*** Extracted records ***
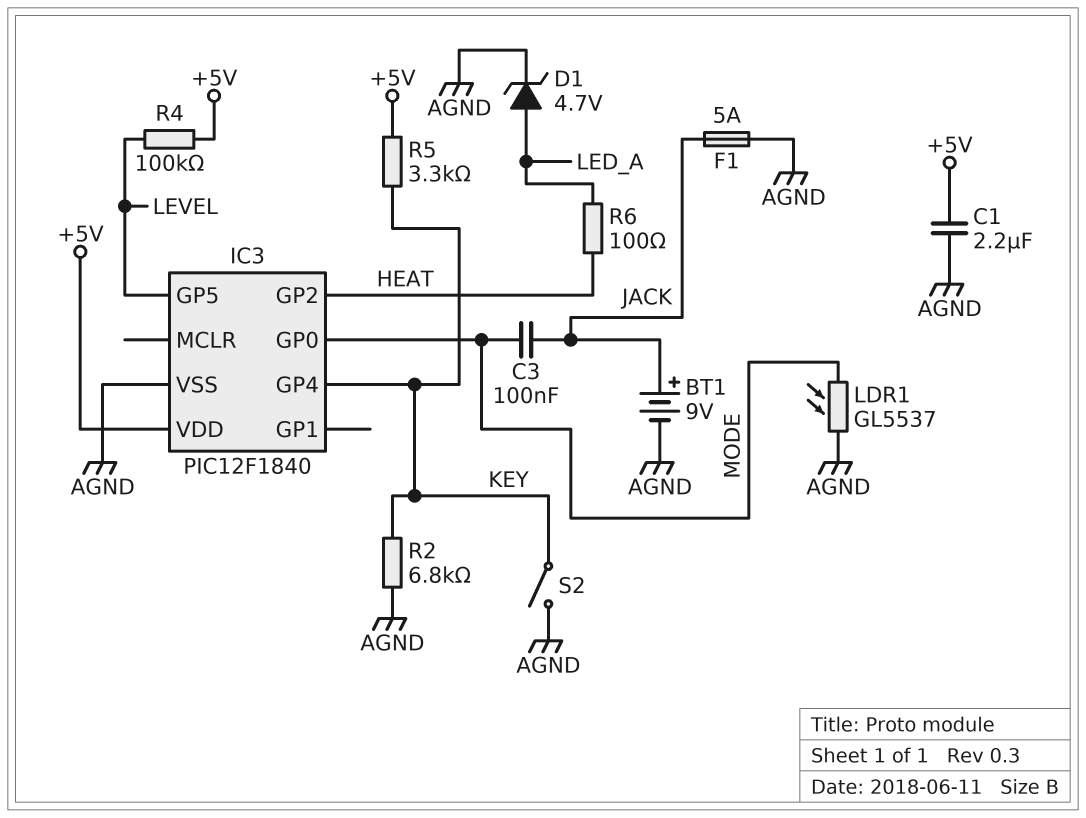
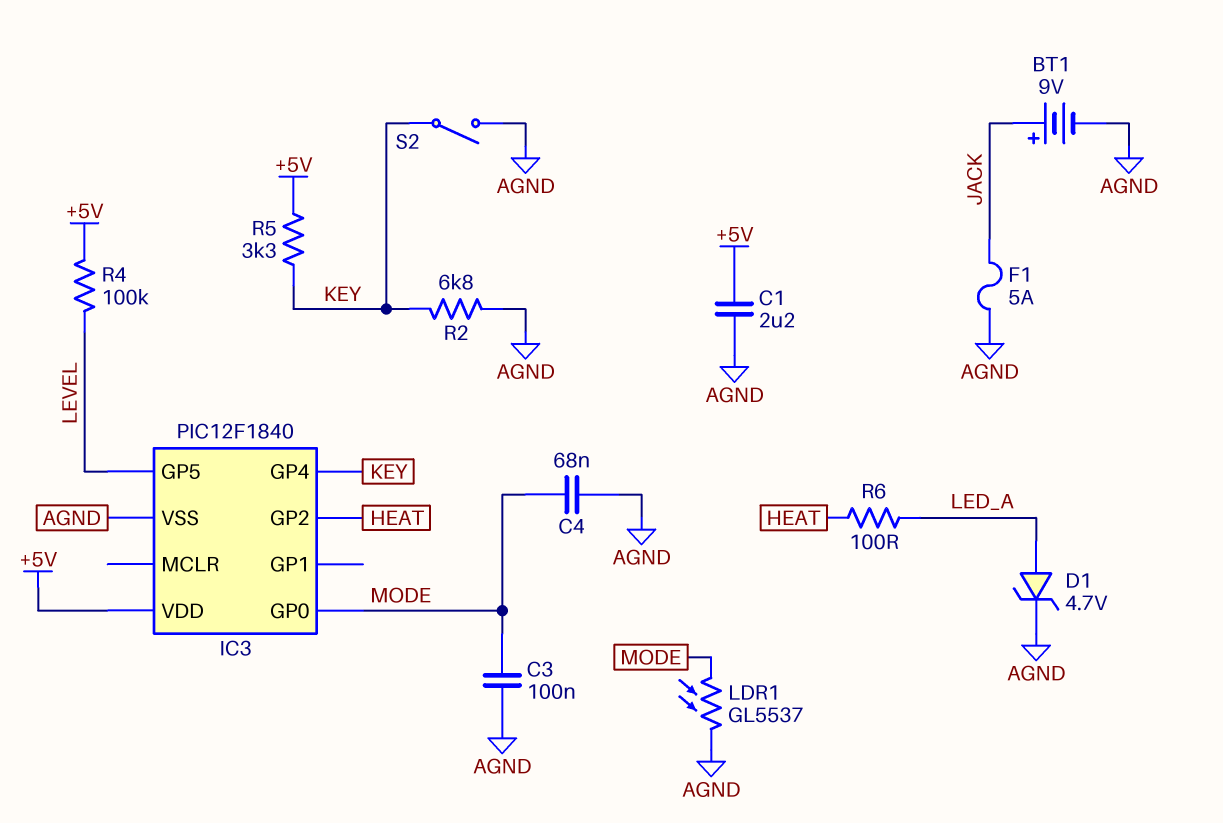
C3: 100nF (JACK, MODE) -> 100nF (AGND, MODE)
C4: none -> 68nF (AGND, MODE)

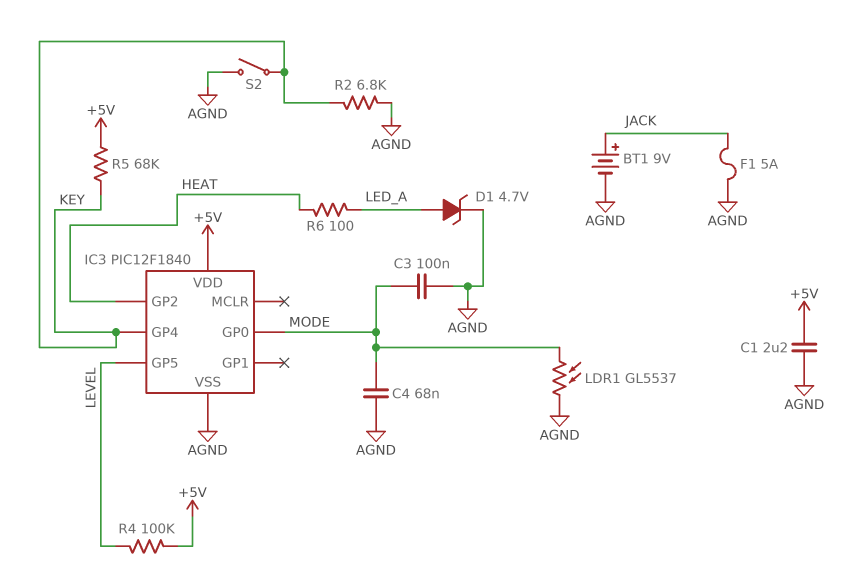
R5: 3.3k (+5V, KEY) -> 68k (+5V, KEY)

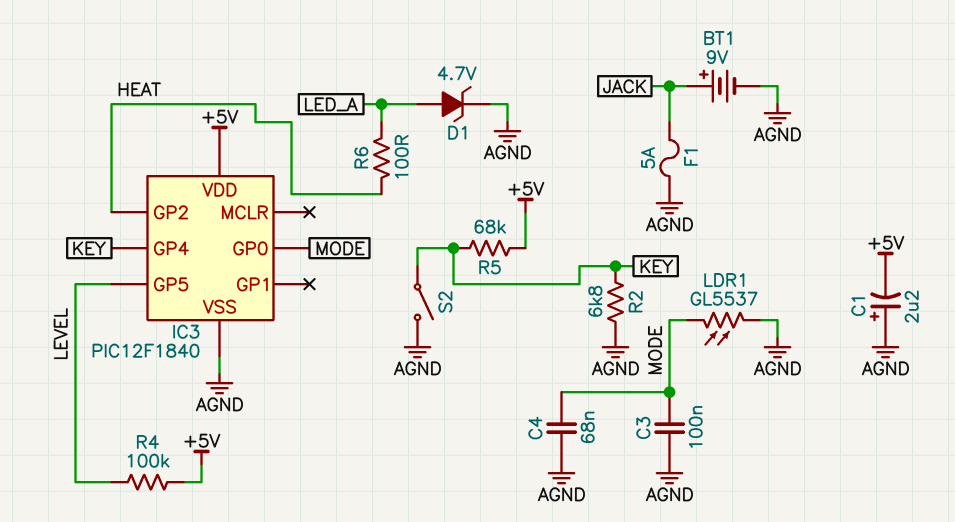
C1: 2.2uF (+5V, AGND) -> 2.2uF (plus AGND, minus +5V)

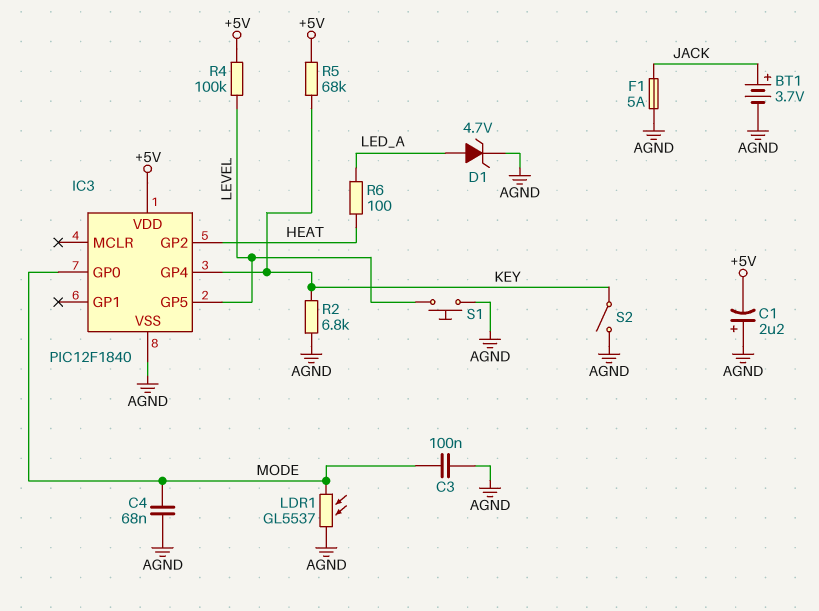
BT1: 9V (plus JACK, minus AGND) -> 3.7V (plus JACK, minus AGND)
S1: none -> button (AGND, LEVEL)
*** End of Extracted records ***
*** Extracted records ***
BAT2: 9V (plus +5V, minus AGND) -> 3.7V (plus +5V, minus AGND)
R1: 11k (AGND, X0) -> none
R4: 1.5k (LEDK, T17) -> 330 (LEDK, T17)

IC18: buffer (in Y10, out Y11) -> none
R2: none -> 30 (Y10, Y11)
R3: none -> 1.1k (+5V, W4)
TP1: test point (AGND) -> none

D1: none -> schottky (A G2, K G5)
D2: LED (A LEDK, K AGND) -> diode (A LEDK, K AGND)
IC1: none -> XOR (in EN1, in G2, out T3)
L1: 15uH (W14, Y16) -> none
*** End of Extracted records ***
*** Extracted records ***
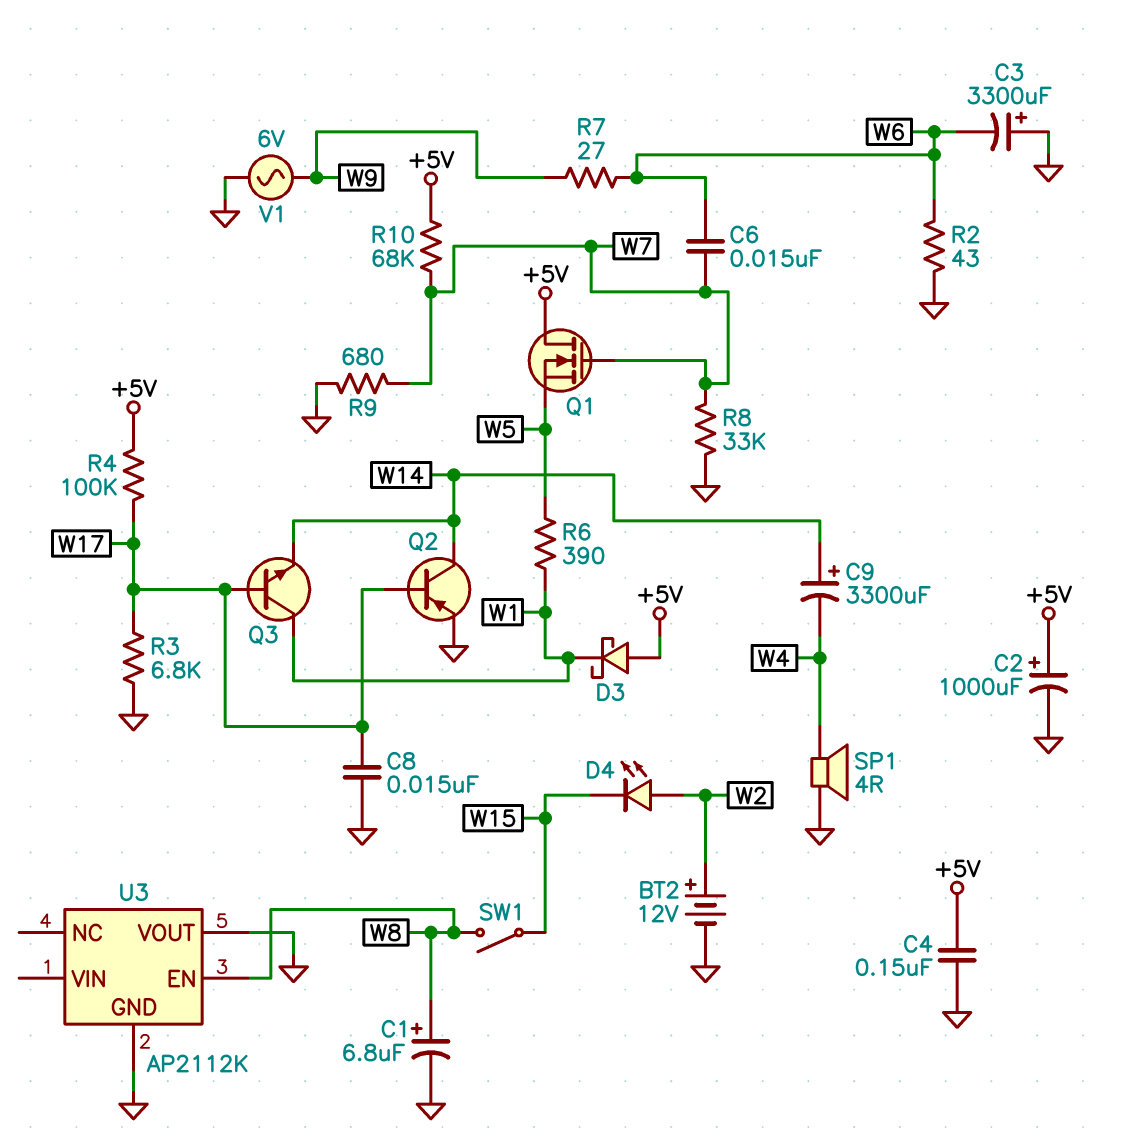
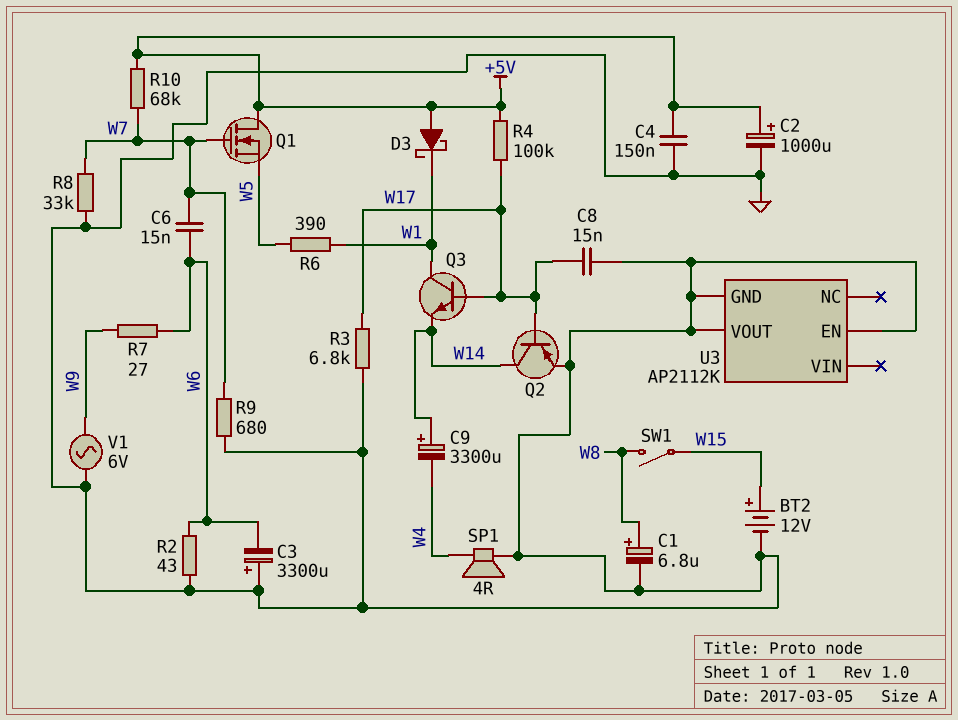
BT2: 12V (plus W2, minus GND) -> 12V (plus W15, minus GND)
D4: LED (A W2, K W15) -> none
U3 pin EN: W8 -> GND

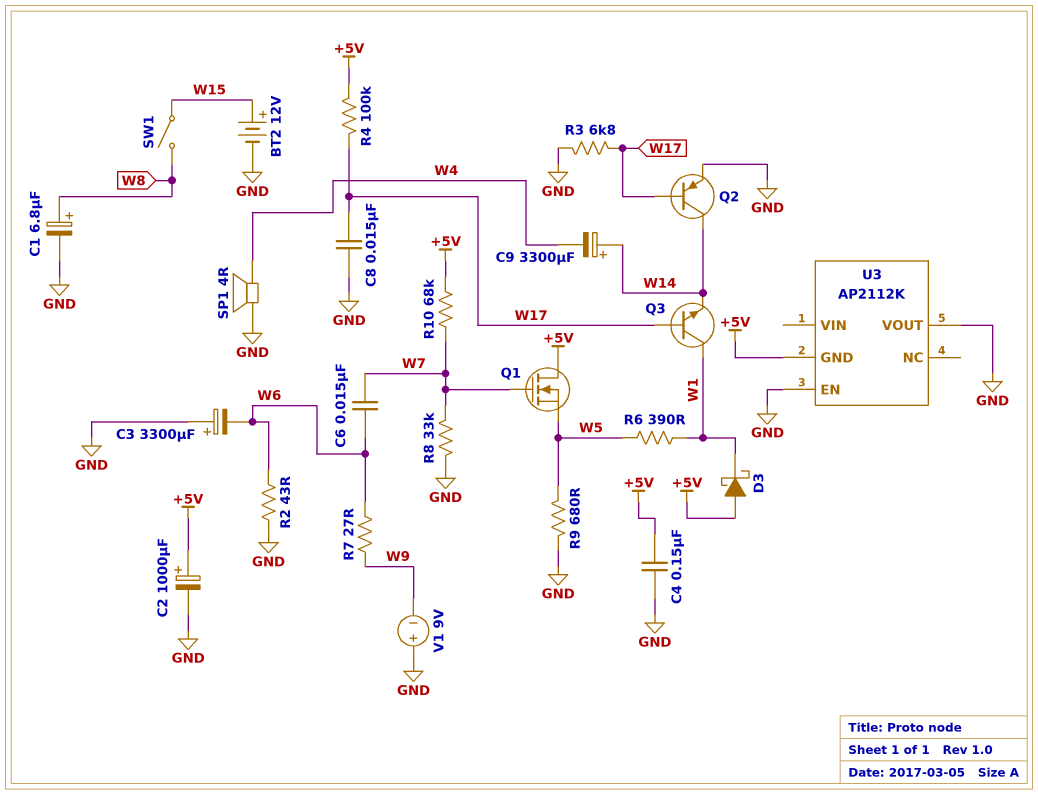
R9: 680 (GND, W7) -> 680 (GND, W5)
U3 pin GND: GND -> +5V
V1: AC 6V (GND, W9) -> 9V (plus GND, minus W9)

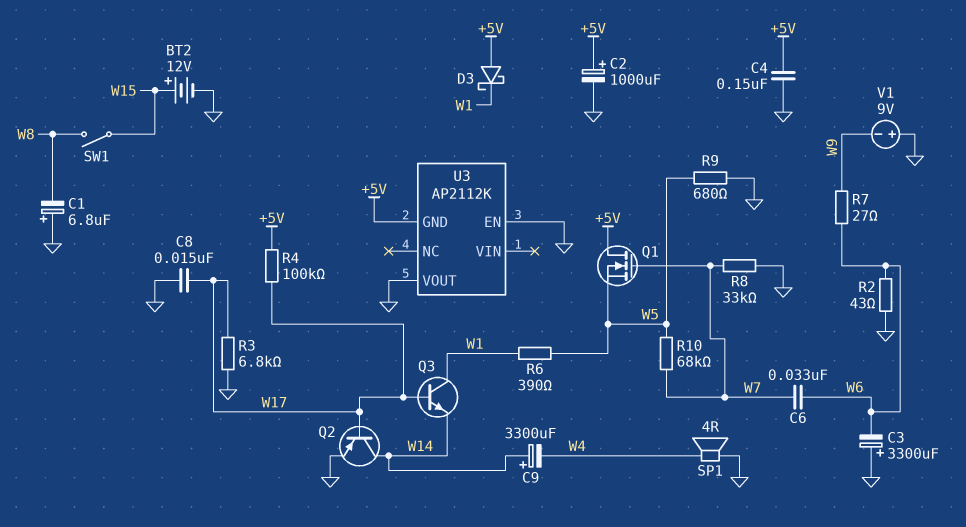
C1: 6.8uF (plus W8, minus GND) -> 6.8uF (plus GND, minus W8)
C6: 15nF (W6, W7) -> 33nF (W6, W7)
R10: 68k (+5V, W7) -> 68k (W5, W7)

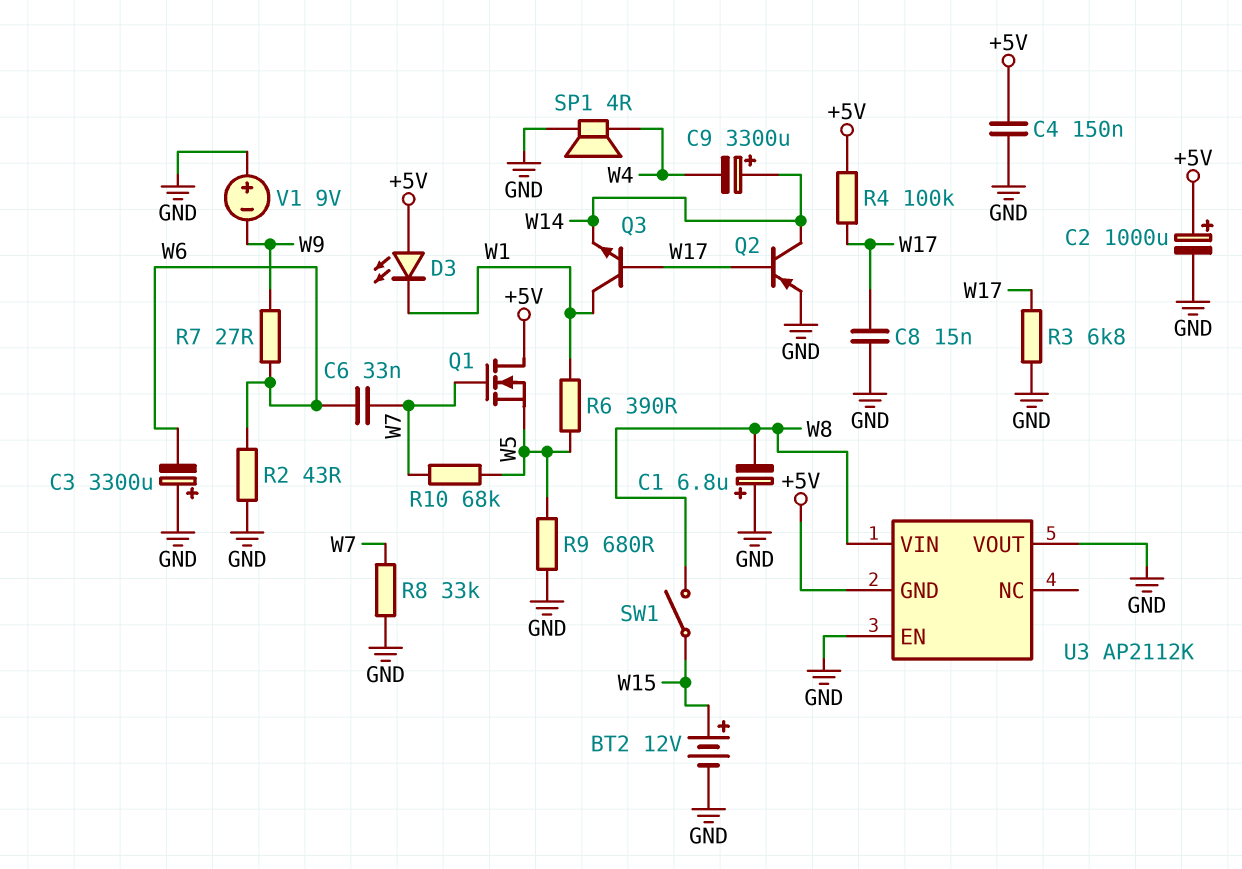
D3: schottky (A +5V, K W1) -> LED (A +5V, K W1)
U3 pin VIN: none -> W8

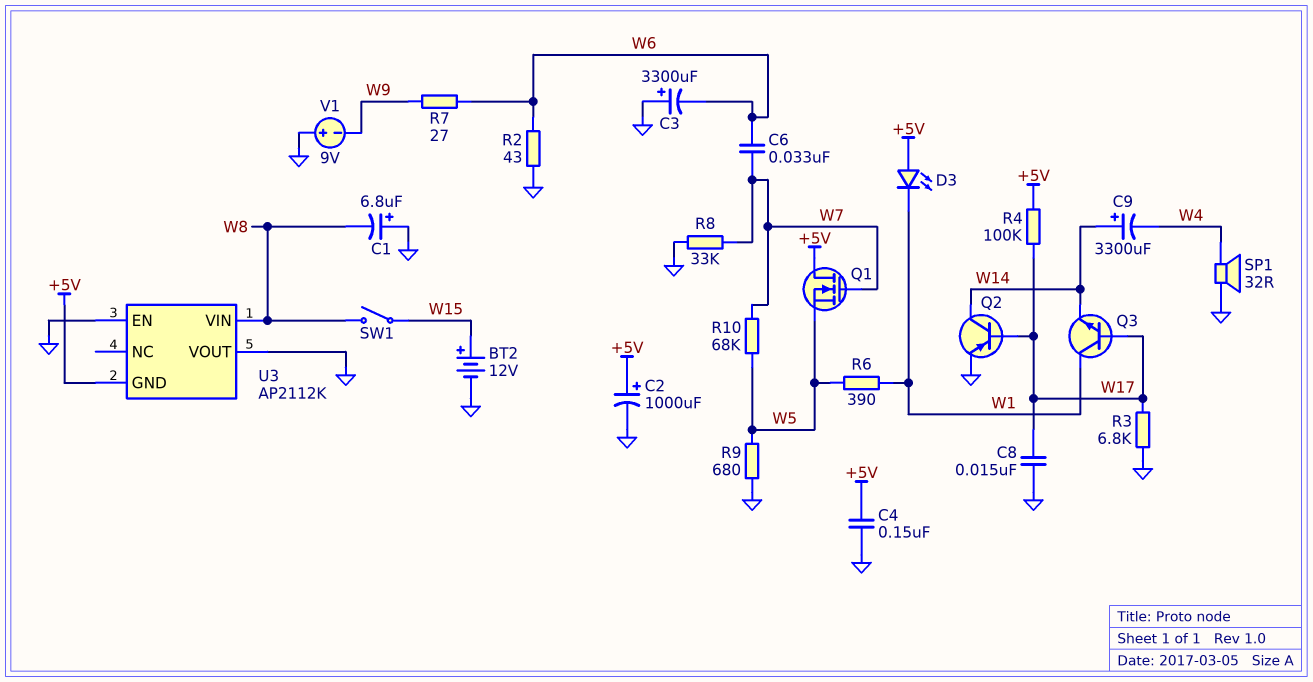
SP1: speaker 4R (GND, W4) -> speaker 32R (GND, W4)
*** End of Extracted records ***
Work instruction | Above are the records; copy from them only the lines starting at the one containing "C3: 100nF (JACK, MODE) -> 100nF (AGND, MODE)" and ending at the one containing "S1: none -> button (AGND, LEVEL)", exactly and without pictures.

Answer to this task |
C3: 100nF (JACK, MODE) -> 100nF (AGND, MODE)
C4: none -> 68nF (AGND, MODE)

R5: 3.3k (+5V, KEY) -> 68k (+5V, KEY)

C1: 2.2uF (+5V, AGND) -> 2.2uF (plus AGND, minus +5V)

BT1: 9V (plus JACK, minus AGND) -> 3.7V (plus JACK, minus AGND)
S1: none -> button (AGND, LEVEL)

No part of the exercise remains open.